** Opening EXERCISE INPUTS block **

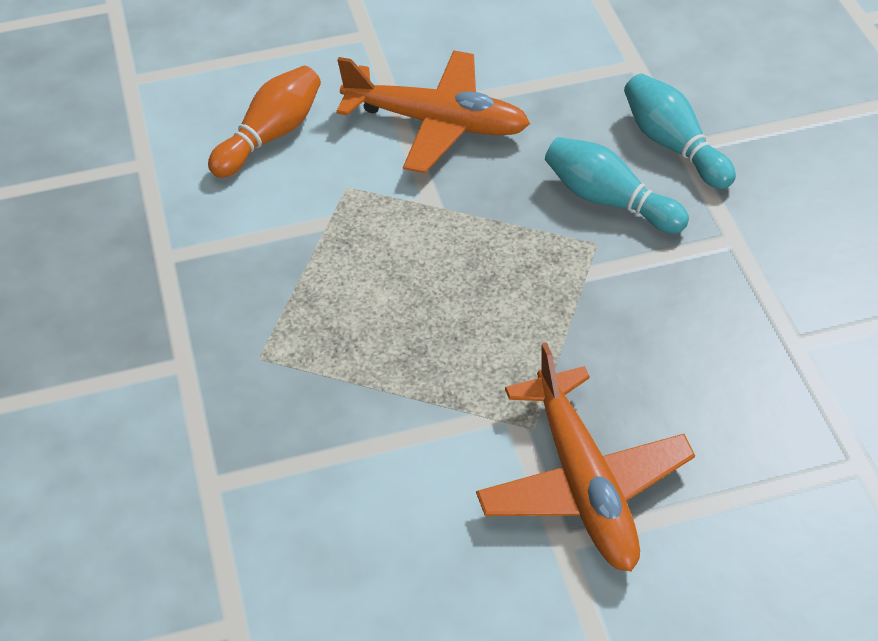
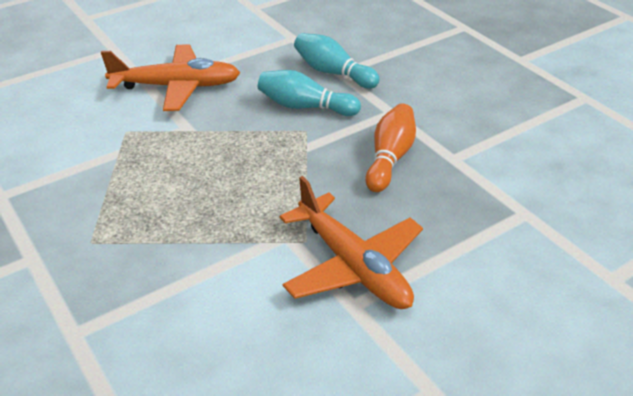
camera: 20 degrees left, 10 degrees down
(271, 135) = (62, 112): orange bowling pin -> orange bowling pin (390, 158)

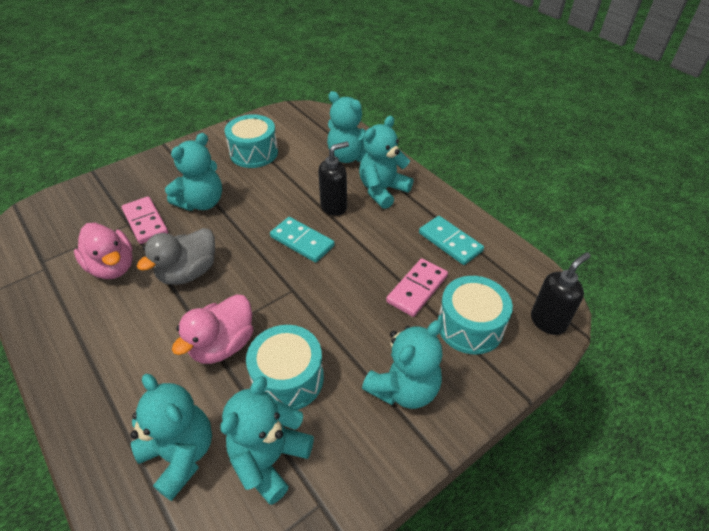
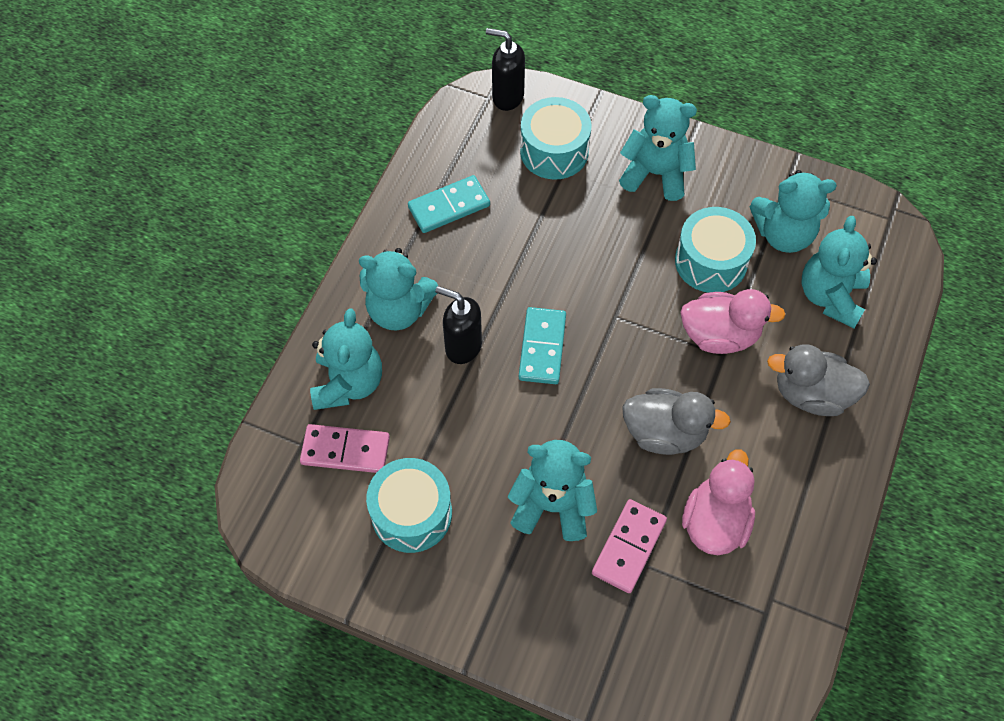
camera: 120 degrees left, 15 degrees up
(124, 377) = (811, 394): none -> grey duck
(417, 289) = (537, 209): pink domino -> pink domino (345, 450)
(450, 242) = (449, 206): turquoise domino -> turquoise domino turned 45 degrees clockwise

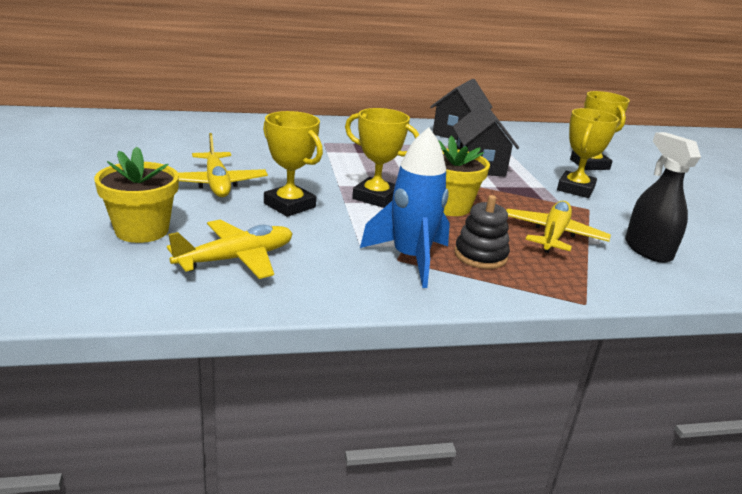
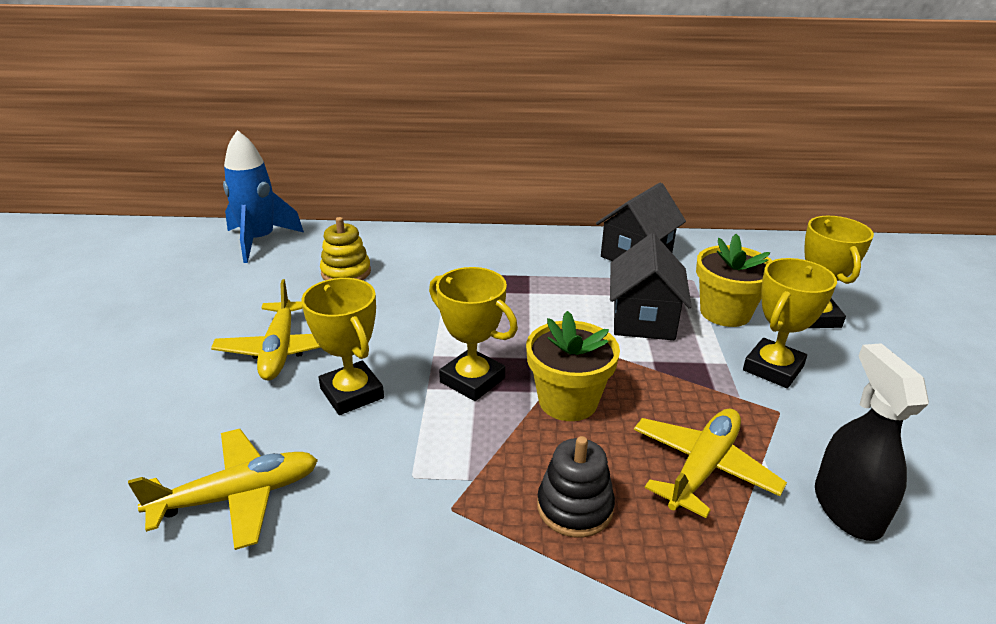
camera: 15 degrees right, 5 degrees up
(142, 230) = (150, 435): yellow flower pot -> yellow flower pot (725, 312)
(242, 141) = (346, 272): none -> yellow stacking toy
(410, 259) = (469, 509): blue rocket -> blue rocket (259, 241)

** Closing EXERCISE INPUTS block **
** Opening EXERCISE INPUTS block **

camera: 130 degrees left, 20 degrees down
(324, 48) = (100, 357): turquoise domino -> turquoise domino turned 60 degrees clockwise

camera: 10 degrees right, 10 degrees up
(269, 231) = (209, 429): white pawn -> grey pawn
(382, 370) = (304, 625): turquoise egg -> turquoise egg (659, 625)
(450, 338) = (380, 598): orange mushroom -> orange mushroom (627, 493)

** Closing EXERCISE INPUTS block **

■ **TASK DIRECTIONS**
Look above for the line with "camera: 20 degrees left, 10 degrees down" and the line with "(410, 259) = (469, 509): blue", then copy them and all lines in between exactly as written, and only those, without any pictures.

■ **EXERCISE RESULT**
camera: 20 degrees left, 10 degrees down
(271, 135) = (62, 112): orange bowling pin -> orange bowling pin (390, 158)

camera: 120 degrees left, 15 degrees up
(124, 377) = (811, 394): none -> grey duck
(417, 289) = (537, 209): pink domino -> pink domino (345, 450)
(450, 242) = (449, 206): turquoise domino -> turquoise domino turned 45 degrees clockwise

camera: 15 degrees right, 5 degrees up
(142, 230) = (150, 435): yellow flower pot -> yellow flower pot (725, 312)
(242, 141) = (346, 272): none -> yellow stacking toy
(410, 259) = (469, 509): blue rocket -> blue rocket (259, 241)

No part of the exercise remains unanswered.